↓↓↓

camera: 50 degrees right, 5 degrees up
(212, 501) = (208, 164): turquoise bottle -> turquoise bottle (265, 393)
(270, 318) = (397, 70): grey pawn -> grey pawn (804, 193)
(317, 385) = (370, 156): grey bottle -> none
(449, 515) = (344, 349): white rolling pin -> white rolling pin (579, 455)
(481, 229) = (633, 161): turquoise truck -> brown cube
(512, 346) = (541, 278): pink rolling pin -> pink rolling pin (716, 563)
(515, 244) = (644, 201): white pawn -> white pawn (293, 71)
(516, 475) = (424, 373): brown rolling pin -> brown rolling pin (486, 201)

↑↑↑

▸ Work task:
I'd like the lines above from the one with "(212, 501) = (208, 164): turquoise" up to and including the one with "(449, 515) = (344, 349): white" copied exactly, with no other lines.

▸ Written answer:
(212, 501) = (208, 164): turquoise bottle -> turquoise bottle (265, 393)
(270, 318) = (397, 70): grey pawn -> grey pawn (804, 193)
(317, 385) = (370, 156): grey bottle -> none
(449, 515) = (344, 349): white rolling pin -> white rolling pin (579, 455)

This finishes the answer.